_YOUR GOAL_
Pick out each line of the material that contains the string "place" and copy it. Letter case counts.

_ROWS_

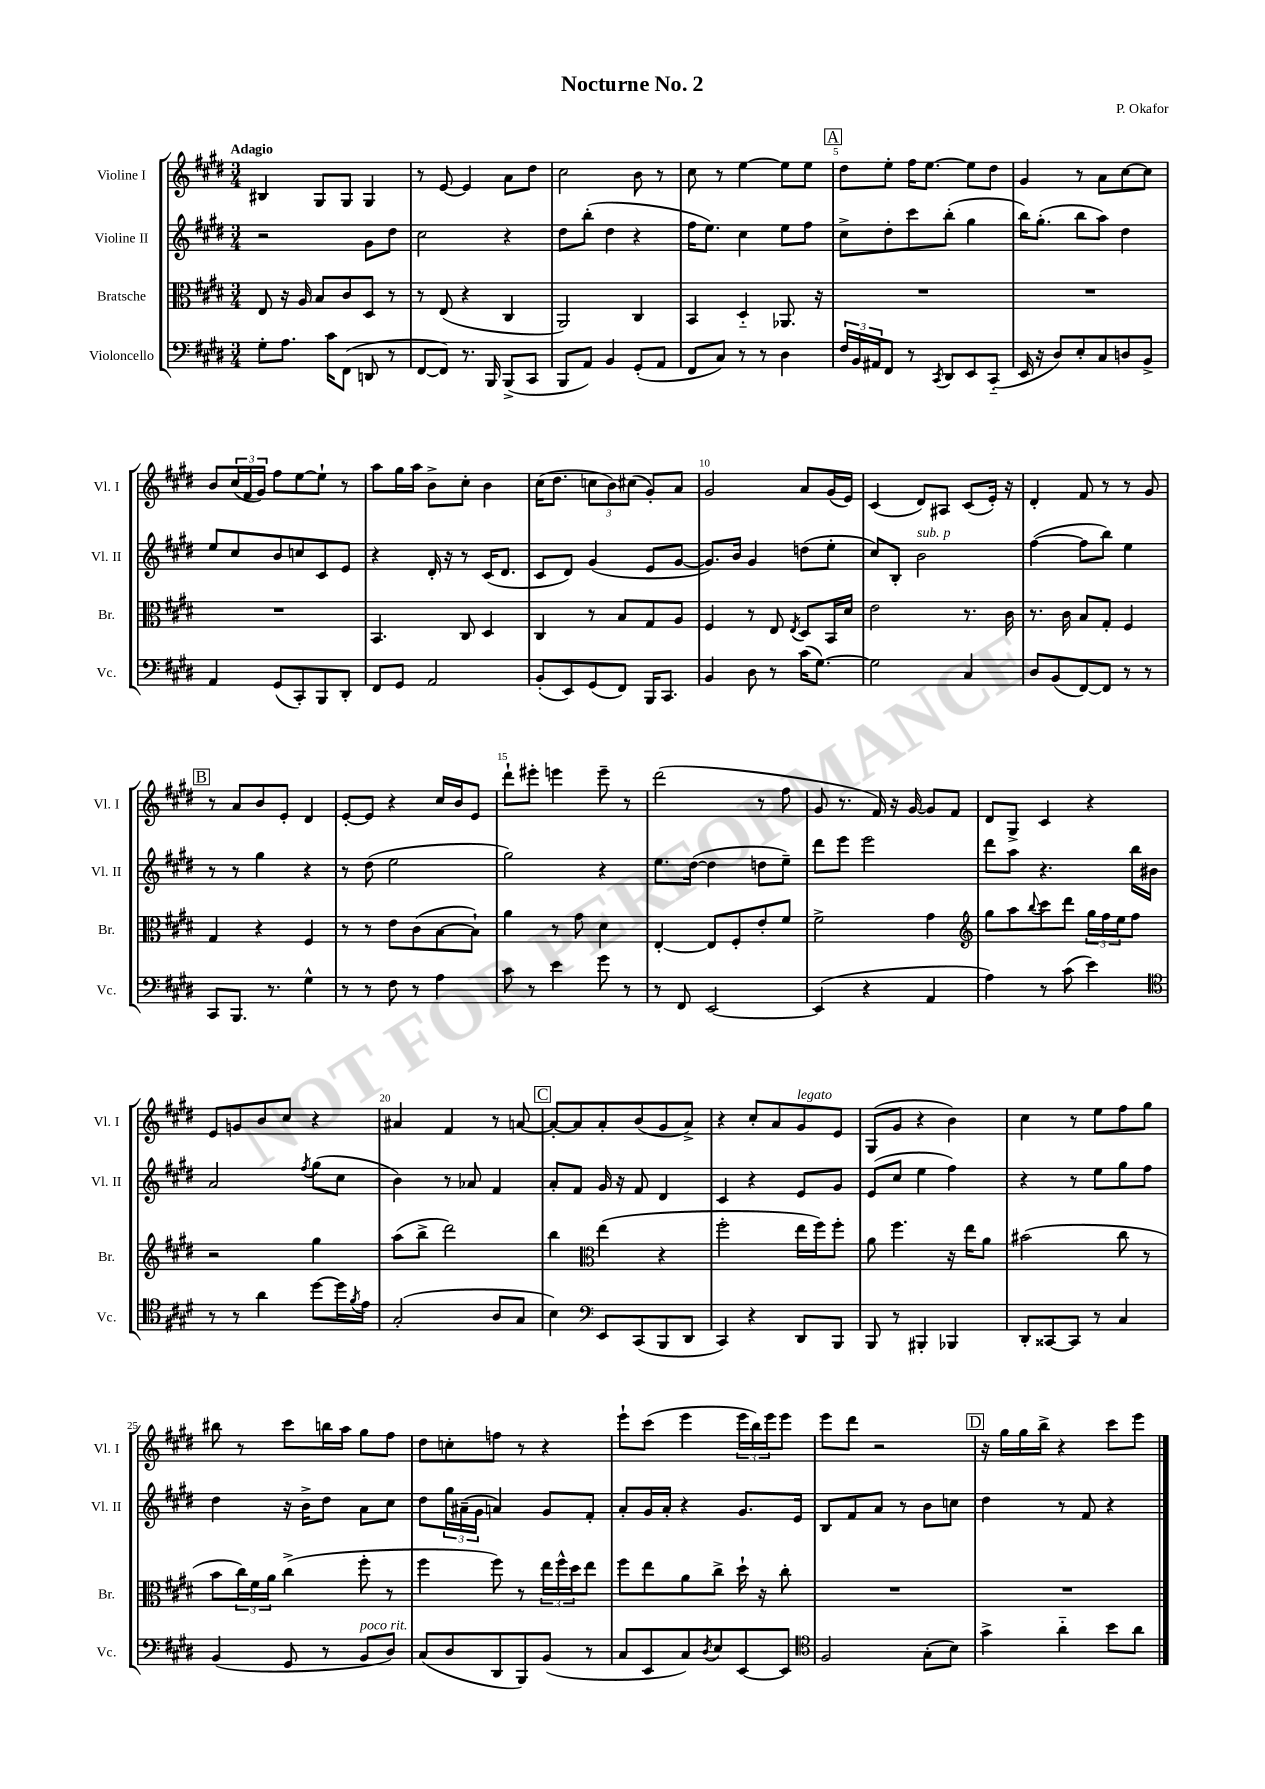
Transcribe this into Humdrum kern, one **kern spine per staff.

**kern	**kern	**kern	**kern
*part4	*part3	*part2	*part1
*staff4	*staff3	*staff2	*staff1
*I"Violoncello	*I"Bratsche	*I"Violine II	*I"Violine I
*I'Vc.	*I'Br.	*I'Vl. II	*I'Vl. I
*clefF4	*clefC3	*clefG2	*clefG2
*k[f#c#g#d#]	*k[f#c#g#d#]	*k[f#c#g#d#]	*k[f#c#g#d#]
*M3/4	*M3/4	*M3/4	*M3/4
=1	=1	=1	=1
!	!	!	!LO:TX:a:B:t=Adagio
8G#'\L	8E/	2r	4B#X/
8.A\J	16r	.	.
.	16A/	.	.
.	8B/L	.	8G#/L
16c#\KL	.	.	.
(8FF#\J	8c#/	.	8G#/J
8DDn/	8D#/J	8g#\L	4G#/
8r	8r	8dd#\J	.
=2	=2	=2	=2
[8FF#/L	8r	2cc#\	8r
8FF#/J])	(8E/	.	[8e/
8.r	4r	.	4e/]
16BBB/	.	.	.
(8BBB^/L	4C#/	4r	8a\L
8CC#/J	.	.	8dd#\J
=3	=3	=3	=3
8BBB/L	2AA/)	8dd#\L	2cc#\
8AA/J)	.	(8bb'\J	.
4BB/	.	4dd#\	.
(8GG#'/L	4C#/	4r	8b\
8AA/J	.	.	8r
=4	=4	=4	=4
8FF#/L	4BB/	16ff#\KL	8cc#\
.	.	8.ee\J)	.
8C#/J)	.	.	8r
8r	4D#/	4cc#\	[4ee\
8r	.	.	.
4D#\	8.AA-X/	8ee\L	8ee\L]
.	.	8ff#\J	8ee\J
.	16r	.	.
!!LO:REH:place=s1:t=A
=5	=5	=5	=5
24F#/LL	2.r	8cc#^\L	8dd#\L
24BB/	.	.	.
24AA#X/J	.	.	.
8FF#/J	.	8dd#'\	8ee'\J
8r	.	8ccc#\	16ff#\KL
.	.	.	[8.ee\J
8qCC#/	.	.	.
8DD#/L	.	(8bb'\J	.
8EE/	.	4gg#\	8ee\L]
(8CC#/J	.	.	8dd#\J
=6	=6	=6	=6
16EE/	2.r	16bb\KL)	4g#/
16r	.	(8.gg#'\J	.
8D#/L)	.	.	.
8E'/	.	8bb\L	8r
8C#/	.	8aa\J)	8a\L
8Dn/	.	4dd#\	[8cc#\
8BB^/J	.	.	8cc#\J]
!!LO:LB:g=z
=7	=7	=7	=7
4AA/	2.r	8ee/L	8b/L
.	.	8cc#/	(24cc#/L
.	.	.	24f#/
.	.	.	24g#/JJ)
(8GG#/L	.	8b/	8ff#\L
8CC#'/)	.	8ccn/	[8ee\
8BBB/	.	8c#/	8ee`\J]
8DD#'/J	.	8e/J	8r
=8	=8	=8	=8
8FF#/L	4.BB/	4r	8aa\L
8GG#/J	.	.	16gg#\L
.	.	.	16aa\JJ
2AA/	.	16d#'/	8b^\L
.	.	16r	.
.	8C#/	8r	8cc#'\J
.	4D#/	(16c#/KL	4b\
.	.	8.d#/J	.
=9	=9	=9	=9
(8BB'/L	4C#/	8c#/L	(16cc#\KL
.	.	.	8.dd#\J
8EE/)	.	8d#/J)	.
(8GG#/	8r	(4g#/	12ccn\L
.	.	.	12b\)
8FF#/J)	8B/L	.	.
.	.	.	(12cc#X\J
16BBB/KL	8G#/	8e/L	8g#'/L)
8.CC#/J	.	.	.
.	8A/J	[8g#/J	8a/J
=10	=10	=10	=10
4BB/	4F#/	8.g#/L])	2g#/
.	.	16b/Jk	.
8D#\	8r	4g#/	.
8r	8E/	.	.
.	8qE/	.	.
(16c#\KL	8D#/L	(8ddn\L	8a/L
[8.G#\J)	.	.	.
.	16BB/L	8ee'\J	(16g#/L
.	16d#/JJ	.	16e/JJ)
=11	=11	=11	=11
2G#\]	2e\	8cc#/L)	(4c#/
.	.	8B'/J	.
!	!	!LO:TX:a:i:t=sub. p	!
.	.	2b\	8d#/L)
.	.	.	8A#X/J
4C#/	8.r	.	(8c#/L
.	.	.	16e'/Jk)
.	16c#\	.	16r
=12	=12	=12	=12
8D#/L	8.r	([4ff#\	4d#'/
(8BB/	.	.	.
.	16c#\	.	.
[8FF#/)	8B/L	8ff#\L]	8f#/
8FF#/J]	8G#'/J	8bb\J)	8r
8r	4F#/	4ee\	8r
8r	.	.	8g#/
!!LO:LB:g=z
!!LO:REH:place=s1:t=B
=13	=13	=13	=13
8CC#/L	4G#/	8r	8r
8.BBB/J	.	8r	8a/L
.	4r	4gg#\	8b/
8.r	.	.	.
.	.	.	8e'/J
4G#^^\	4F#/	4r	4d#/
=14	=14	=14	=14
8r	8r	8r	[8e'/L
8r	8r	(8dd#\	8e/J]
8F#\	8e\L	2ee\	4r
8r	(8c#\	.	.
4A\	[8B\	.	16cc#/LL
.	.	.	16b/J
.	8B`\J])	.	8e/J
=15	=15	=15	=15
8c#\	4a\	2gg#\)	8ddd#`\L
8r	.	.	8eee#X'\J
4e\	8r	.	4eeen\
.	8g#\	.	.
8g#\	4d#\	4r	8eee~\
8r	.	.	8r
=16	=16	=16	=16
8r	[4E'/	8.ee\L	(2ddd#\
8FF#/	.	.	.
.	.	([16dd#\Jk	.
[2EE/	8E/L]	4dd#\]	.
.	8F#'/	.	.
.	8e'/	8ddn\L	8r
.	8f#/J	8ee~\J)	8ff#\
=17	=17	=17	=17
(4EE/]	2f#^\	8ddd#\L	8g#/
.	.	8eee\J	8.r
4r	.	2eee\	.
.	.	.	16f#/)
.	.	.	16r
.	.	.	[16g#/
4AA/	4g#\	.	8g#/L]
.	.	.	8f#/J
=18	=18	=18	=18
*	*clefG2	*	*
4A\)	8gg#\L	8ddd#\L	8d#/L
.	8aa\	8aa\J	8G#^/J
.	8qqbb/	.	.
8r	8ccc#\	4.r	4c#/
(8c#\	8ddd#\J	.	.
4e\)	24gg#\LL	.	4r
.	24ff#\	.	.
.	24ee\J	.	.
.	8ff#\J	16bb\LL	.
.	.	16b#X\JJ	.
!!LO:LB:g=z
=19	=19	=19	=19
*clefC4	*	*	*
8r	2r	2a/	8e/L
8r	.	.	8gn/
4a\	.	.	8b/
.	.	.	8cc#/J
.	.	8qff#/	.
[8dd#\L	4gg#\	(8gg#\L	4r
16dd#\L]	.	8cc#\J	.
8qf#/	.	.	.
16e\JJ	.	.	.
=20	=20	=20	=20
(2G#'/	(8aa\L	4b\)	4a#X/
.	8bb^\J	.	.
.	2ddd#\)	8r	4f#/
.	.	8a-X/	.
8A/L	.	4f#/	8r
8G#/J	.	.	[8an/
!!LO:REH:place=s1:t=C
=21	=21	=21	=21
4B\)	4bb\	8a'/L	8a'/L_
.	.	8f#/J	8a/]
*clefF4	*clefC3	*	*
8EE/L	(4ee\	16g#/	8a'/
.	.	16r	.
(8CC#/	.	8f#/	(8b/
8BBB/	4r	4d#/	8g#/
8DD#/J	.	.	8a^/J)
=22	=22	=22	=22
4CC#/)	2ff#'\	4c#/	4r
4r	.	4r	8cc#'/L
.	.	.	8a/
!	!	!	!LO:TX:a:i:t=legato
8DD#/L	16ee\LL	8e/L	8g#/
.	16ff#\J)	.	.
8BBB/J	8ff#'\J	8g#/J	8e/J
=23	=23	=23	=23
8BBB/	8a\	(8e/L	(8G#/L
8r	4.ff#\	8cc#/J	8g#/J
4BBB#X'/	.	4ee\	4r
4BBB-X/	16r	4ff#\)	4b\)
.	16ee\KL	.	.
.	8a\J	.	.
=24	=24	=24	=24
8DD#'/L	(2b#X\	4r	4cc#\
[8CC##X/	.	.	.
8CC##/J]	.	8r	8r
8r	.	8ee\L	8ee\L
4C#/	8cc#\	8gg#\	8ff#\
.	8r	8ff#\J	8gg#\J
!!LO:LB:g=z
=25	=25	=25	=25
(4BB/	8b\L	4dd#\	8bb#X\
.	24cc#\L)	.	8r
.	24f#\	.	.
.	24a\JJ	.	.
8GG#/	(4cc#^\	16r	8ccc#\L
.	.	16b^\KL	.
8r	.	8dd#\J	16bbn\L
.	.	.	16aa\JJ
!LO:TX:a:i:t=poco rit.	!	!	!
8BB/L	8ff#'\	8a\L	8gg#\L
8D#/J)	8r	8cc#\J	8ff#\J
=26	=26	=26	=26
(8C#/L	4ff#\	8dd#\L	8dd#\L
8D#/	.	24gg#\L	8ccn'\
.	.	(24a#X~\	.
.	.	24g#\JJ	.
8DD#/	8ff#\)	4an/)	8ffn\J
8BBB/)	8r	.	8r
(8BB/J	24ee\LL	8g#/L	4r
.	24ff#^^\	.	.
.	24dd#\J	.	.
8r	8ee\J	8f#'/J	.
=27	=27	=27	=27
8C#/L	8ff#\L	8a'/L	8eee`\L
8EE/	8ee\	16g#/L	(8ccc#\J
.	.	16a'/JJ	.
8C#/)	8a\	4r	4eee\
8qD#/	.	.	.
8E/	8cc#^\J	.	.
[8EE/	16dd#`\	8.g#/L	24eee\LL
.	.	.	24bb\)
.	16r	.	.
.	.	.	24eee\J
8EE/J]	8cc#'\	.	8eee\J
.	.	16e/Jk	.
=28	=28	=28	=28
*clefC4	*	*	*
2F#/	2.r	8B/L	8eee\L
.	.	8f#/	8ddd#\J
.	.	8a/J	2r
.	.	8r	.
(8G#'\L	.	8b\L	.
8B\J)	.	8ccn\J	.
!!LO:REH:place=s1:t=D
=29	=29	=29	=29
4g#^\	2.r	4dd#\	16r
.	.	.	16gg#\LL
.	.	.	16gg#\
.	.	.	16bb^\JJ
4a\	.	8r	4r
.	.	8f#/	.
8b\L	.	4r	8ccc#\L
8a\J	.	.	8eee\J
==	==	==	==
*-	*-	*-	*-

_CORRECT ANSWER_
!!LO:REH:place=s1:t=A
!!LO:REH:place=s1:t=B
!!LO:REH:place=s1:t=C
!!LO:REH:place=s1:t=D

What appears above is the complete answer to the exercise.